====== DATA TO EXAMINE
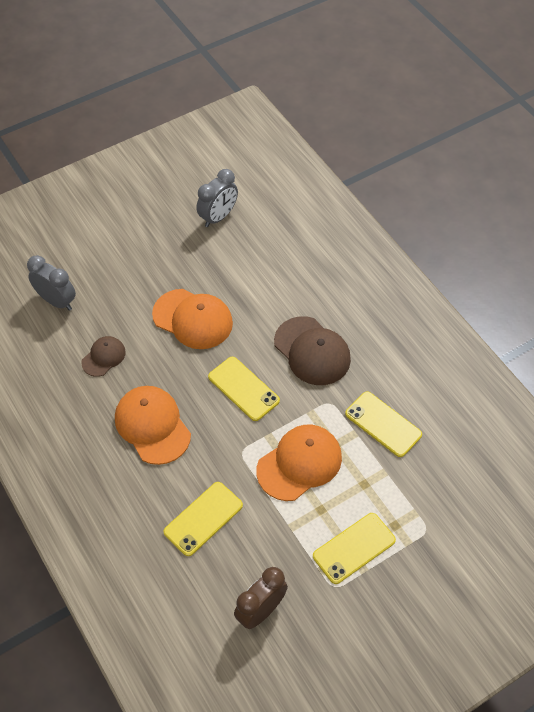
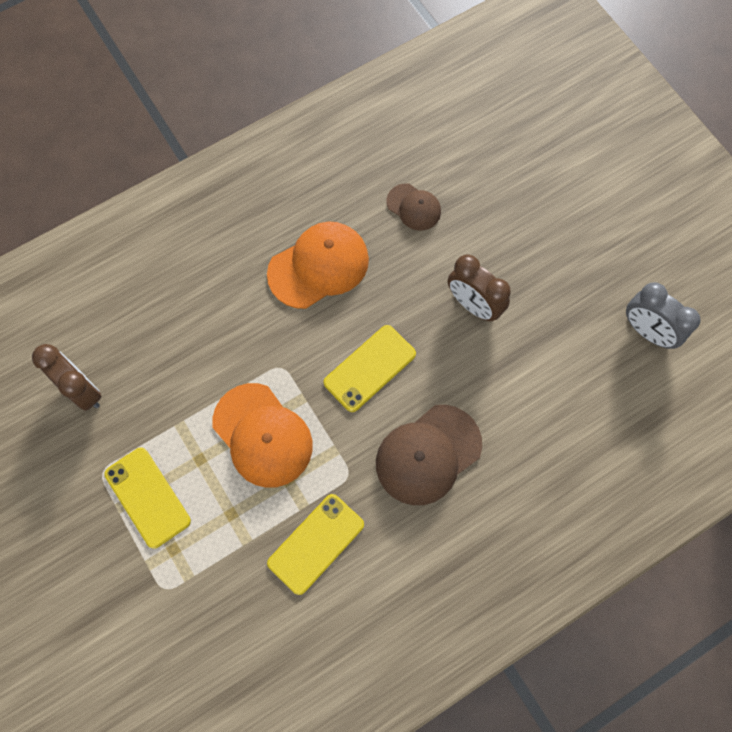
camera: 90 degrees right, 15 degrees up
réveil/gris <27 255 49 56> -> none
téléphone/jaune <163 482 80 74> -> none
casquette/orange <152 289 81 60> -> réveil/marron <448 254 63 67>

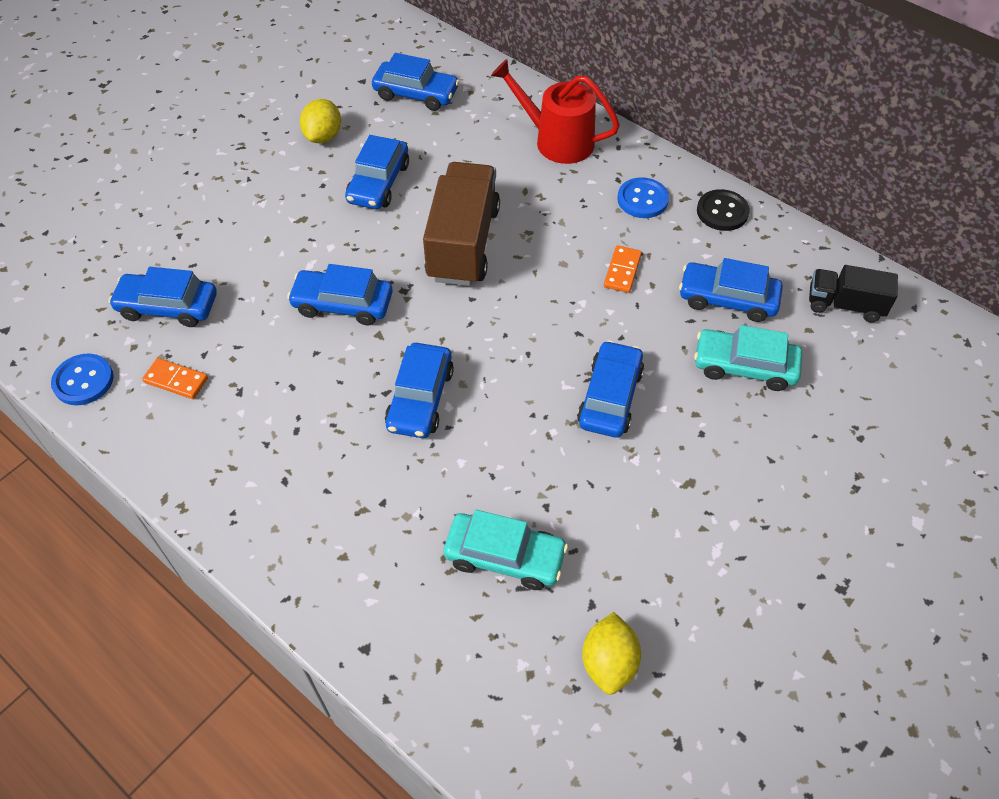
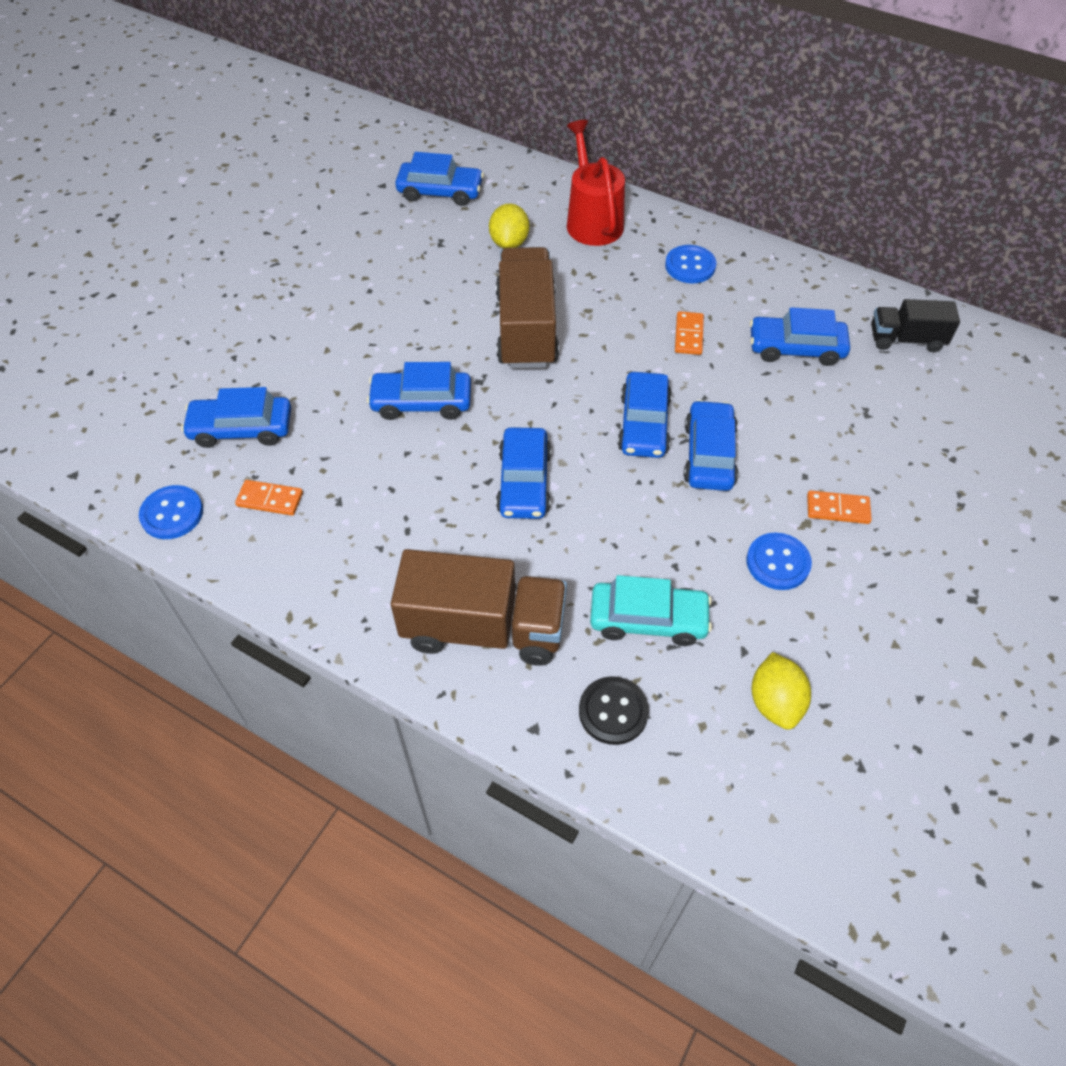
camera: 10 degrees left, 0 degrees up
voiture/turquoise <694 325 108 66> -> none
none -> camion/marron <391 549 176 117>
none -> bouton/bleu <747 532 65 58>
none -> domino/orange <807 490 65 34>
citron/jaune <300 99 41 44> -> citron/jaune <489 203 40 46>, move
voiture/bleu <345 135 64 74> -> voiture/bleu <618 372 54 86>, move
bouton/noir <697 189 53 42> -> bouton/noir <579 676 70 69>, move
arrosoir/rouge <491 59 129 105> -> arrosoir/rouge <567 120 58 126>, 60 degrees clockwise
============
TRY IT: An exact copy is required of the lines from the one holding "téléphone/jaune <163 482 80 74> -> none" to the end of the entries above, both included; no pictures belong in it.

WRITTEN ANSWER:
téléphone/jaune <163 482 80 74> -> none
casquette/orange <152 289 81 60> -> réveil/marron <448 254 63 67>

camera: 10 degrees left, 0 degrees up
voiture/turquoise <694 325 108 66> -> none
none -> camion/marron <391 549 176 117>
none -> bouton/bleu <747 532 65 58>
none -> domino/orange <807 490 65 34>
citron/jaune <300 99 41 44> -> citron/jaune <489 203 40 46>, move
voiture/bleu <345 135 64 74> -> voiture/bleu <618 372 54 86>, move
bouton/noir <697 189 53 42> -> bouton/noir <579 676 70 69>, move
arrosoir/rouge <491 59 129 105> -> arrosoir/rouge <567 120 58 126>, 60 degrees clockwise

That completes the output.